- **TASK GOAL**
With the material below, print exactly the lines between the line holding "blue line: (95, 633) -> (71, 456), moved" and the line holding "green circle: (69, 39) -> (74, 75), moved", inclusive. Add nothing else.

- **PROVIDED DATA**
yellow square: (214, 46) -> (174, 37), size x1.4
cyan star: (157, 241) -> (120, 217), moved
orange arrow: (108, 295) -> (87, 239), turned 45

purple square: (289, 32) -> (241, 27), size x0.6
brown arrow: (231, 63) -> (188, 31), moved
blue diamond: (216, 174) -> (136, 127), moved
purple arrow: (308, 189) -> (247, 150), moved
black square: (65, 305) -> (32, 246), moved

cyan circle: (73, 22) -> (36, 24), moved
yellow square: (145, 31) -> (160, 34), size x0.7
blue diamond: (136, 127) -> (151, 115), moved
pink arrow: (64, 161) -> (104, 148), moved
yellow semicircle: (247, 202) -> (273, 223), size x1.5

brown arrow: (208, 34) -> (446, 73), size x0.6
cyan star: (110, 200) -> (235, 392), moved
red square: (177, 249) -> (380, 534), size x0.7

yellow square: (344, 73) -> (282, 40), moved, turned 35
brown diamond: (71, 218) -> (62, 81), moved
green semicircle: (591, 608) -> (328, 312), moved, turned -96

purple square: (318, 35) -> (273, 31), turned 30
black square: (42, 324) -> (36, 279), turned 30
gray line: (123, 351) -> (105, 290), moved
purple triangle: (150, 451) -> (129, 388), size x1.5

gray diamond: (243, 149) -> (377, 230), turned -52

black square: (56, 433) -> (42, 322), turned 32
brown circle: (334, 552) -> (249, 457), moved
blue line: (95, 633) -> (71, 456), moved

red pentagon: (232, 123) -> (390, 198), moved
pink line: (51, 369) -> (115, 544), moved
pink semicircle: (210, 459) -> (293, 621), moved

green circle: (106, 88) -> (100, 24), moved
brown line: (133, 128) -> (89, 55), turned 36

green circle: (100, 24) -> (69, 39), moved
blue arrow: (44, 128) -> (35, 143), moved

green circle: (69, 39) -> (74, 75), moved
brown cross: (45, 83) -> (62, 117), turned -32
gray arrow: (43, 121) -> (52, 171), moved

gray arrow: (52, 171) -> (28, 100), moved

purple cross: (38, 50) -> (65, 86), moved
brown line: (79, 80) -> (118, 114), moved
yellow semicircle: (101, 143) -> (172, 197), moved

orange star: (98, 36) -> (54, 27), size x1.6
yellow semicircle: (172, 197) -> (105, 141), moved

- **ANSWER TO THE PROBLEM**
blue line: (95, 633) -> (71, 456), moved

red pentagon: (232, 123) -> (390, 198), moved
pink line: (51, 369) -> (115, 544), moved
pink semicircle: (210, 459) -> (293, 621), moved

green circle: (106, 88) -> (100, 24), moved
brown line: (133, 128) -> (89, 55), turned 36

green circle: (100, 24) -> (69, 39), moved
blue arrow: (44, 128) -> (35, 143), moved

green circle: (69, 39) -> (74, 75), moved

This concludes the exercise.